* GIVEN ENTRIES
*** Block opens ***

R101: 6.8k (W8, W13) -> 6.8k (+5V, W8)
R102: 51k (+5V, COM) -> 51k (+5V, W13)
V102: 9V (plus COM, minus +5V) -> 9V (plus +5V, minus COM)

*** Block closes ***
*** Block opens ***

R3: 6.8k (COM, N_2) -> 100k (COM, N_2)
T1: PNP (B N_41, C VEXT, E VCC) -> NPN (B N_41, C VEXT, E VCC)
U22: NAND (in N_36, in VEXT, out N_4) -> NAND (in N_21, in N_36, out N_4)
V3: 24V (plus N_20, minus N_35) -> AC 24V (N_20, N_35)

*** Block closes ***

* YOUR TASK
Copy the stretch of the records above that runs from the line with "R102: 51k (+5V, COM) -> 51k (+5V, W13)" through the line with "V102: 9V (plus". Both end lines belong in the copy, and nothing else does.

* TASK SOLUTION
R102: 51k (+5V, COM) -> 51k (+5V, W13)
V102: 9V (plus COM, minus +5V) -> 9V (plus +5V, minus COM)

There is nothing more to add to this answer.